Work item → Gather, from the data below, each line in which the word "white" occurs.

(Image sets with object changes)
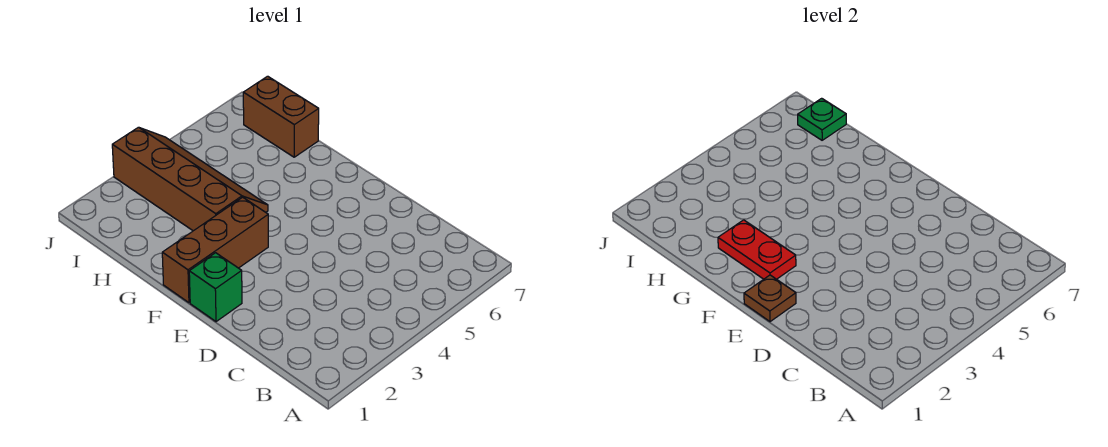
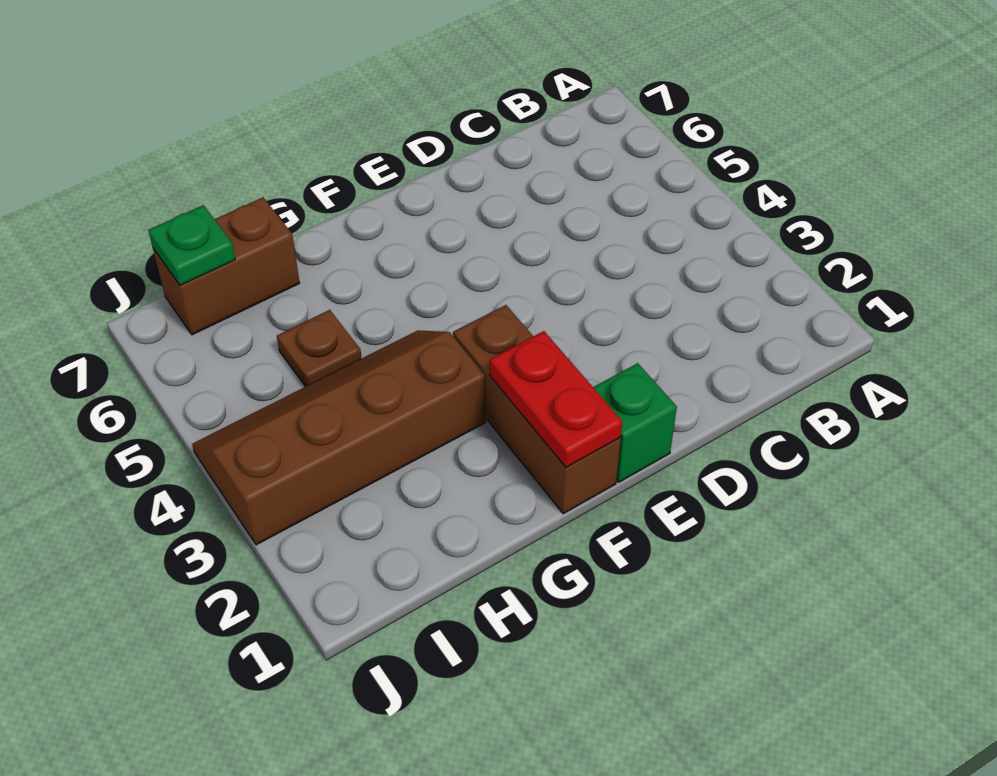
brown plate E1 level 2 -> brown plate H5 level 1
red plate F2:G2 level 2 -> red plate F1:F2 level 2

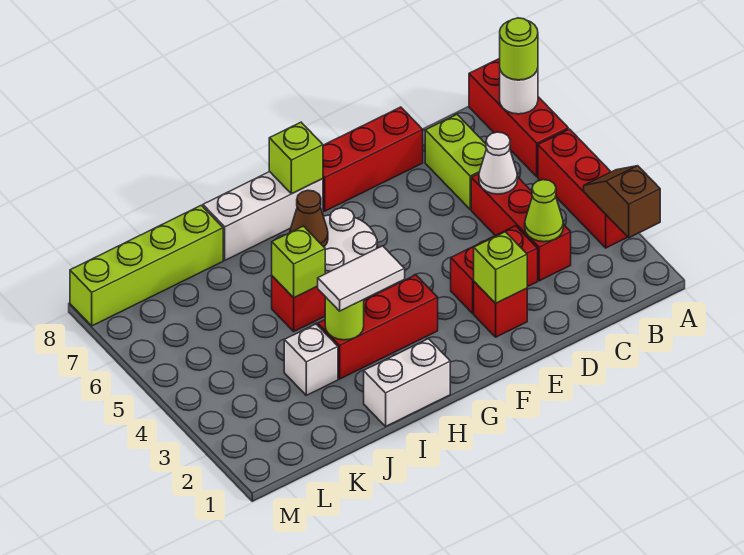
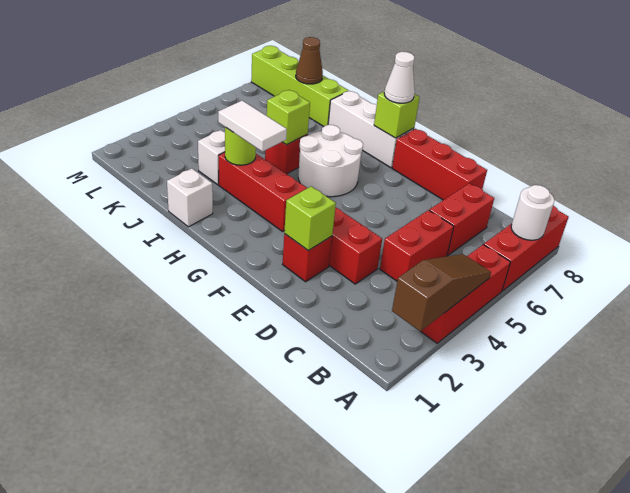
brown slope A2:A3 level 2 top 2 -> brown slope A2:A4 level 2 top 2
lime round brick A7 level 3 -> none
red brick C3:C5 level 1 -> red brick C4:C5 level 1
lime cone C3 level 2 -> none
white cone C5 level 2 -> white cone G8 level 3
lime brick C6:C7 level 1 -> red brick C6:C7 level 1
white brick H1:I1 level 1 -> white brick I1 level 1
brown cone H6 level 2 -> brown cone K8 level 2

Worked solution →
white cone C5 level 2 -> white cone G8 level 3
white brick H1:I1 level 1 -> white brick I1 level 1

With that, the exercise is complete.